Exercise details:
Repeat only the stretch of lines below that runs from the line with "camera: 170 degrees left, 5 degrees down" through the line with "(327, 385) = (505, 191): red teapot -> none", unaltered.

Supplied data:
......
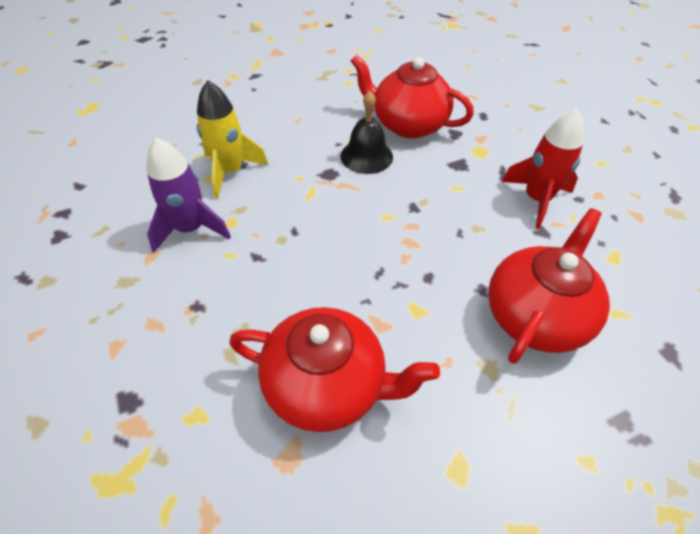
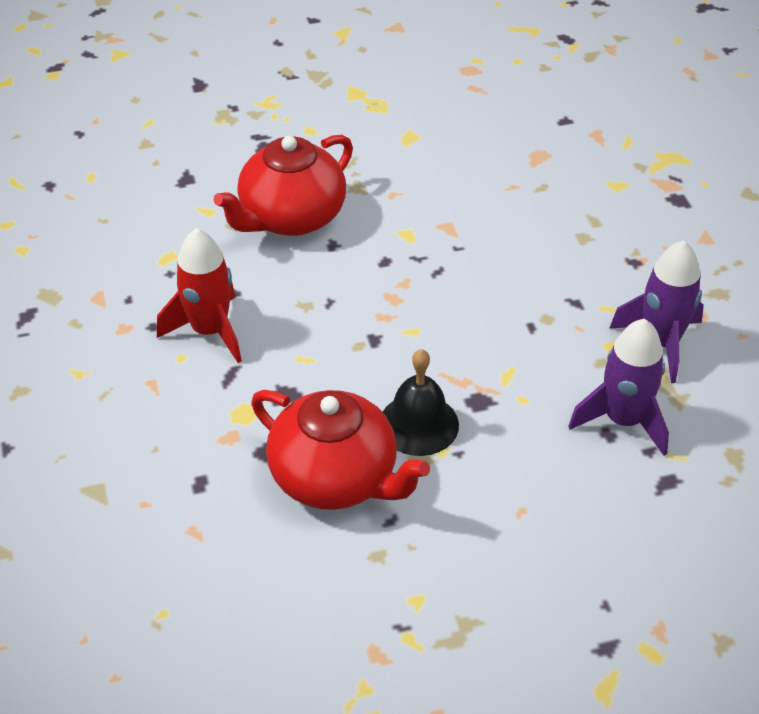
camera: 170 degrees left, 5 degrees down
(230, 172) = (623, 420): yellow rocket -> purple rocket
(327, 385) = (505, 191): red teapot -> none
......
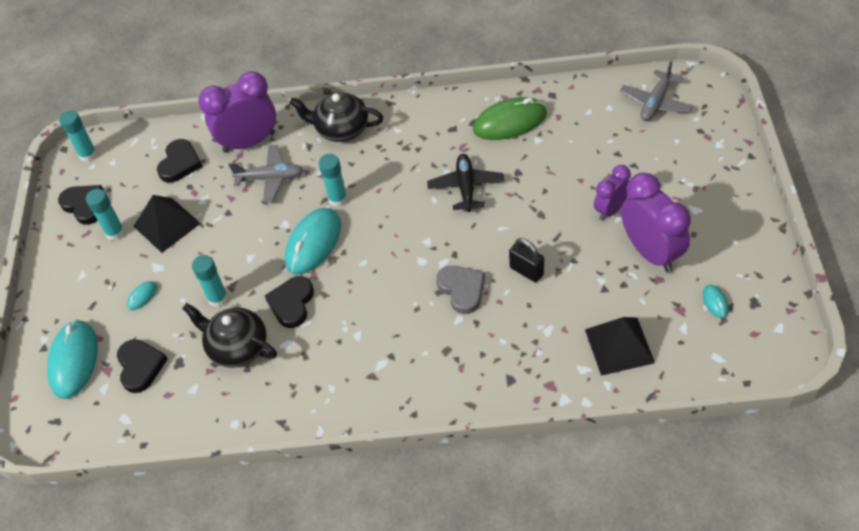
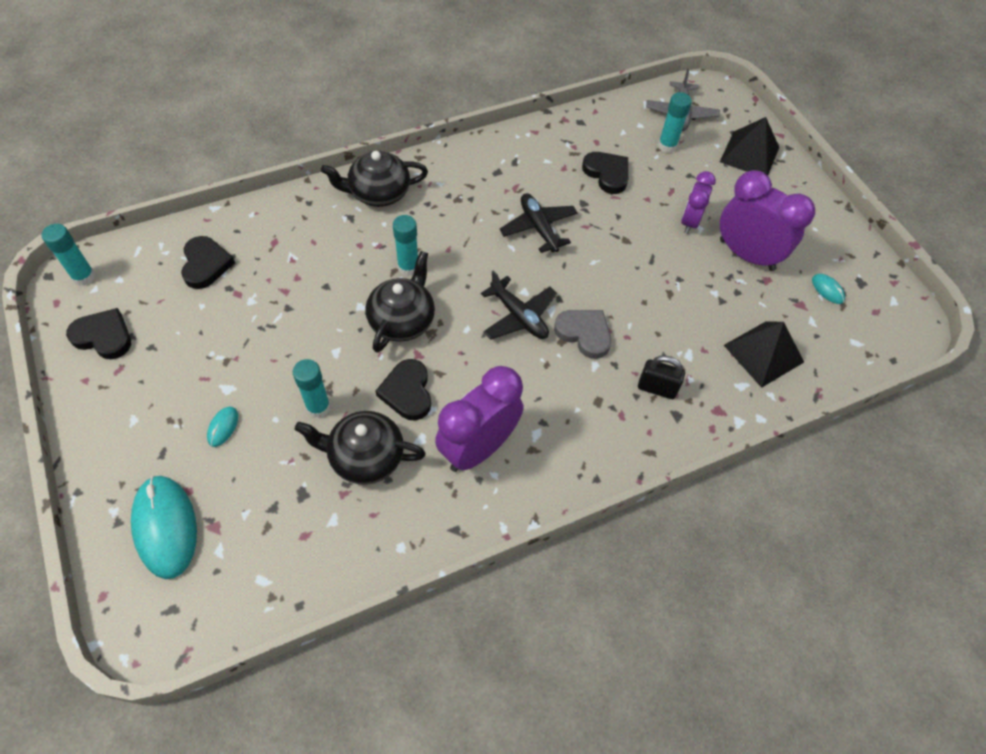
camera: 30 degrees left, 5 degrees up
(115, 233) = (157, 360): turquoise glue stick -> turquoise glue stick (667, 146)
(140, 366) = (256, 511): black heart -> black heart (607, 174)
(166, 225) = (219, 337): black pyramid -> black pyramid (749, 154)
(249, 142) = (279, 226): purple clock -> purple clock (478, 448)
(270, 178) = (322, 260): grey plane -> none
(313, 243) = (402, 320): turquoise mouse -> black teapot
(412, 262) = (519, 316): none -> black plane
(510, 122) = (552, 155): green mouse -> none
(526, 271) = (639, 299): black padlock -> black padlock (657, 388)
......
The answer:
camera: 170 degrees left, 5 degrees down
(230, 172) = (623, 420): yellow rocket -> purple rocket
(327, 385) = (505, 191): red teapot -> none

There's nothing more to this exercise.